== What this task involves ==
Where a line of the listing below holds "cross", add it to the tally; give only the final number.

== Data for this exercise ==
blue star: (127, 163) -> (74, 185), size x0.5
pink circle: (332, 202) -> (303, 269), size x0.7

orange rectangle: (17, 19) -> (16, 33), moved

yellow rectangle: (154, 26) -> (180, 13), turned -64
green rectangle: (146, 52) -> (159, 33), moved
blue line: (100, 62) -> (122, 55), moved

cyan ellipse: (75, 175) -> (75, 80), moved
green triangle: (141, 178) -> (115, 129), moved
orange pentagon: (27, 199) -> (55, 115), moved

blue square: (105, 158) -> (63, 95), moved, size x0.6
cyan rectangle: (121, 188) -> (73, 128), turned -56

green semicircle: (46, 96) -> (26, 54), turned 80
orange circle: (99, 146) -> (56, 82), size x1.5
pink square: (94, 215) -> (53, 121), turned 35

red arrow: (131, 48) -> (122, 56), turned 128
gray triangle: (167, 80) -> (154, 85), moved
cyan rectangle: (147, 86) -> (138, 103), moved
--
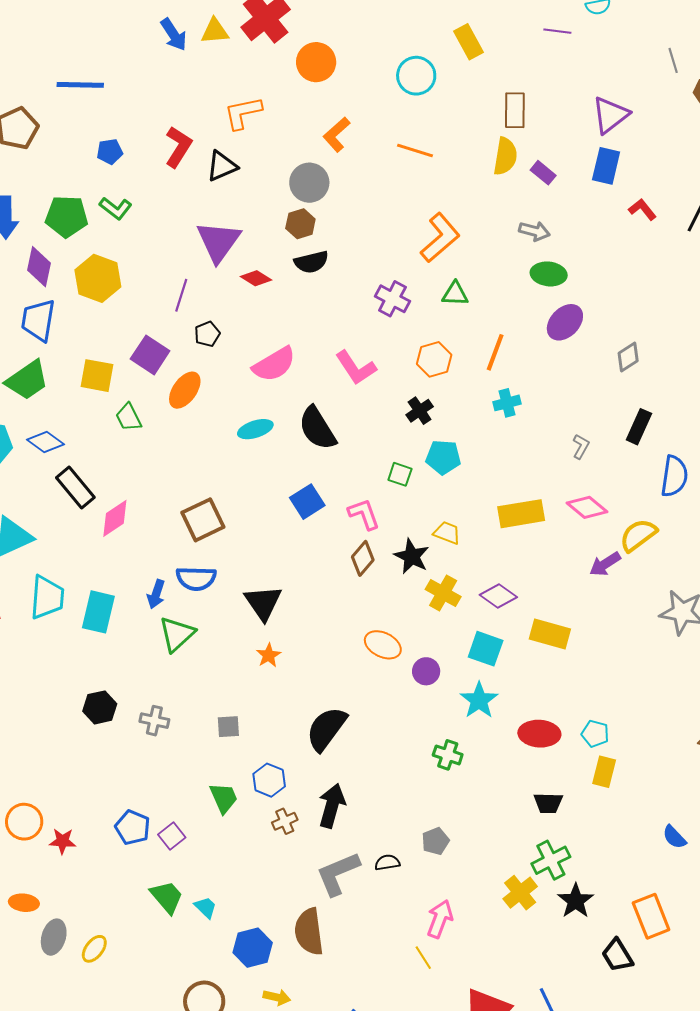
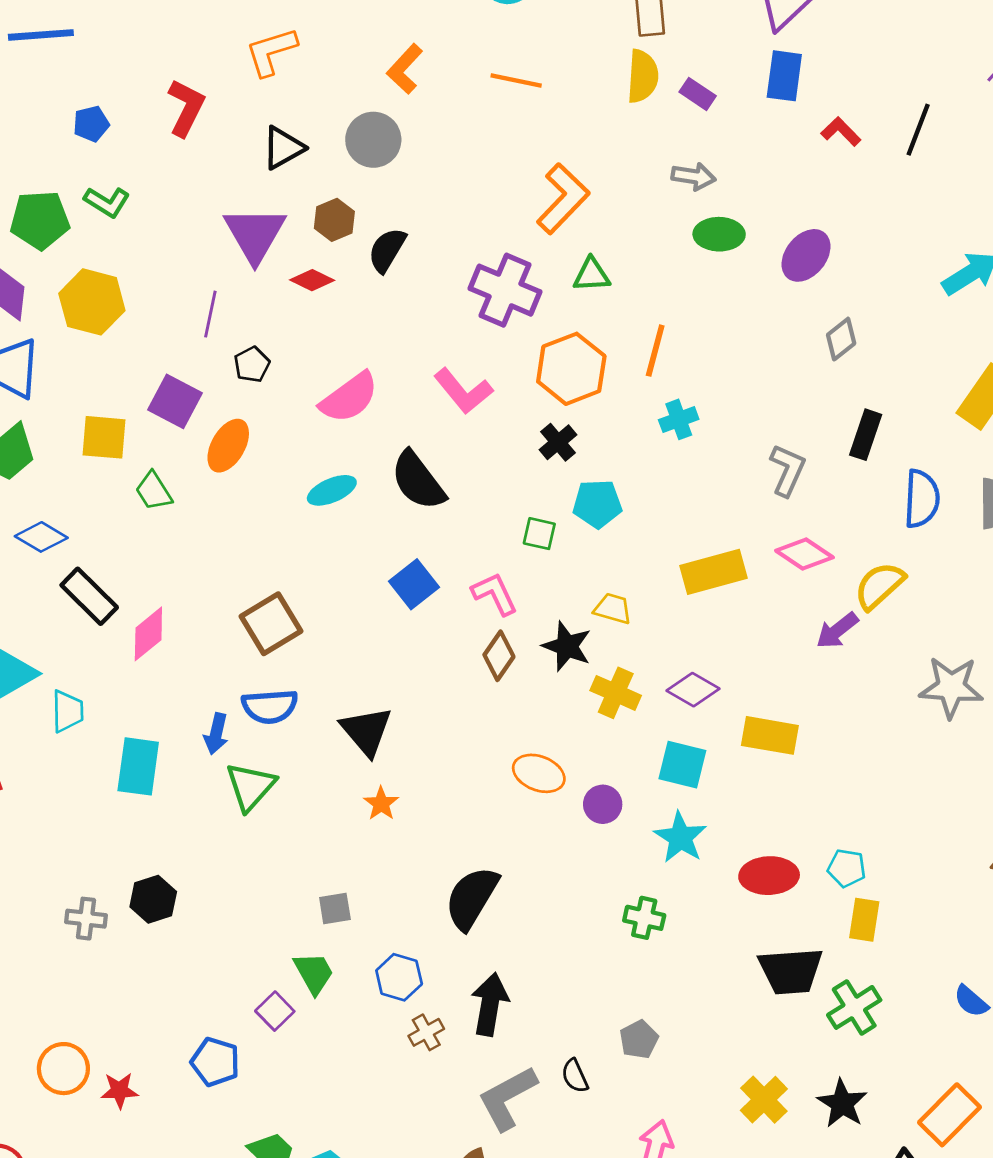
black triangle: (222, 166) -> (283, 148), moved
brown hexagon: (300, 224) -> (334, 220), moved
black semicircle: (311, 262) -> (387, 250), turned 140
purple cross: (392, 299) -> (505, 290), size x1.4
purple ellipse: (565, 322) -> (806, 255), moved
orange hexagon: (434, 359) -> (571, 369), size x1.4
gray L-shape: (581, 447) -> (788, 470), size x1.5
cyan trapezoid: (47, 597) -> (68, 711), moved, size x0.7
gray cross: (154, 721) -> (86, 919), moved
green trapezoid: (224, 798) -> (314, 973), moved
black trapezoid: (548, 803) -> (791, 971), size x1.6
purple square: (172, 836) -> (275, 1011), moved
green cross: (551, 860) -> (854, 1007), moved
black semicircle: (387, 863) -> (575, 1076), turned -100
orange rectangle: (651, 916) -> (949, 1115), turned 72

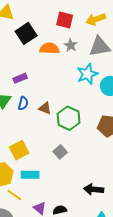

== Exercise answer ==
3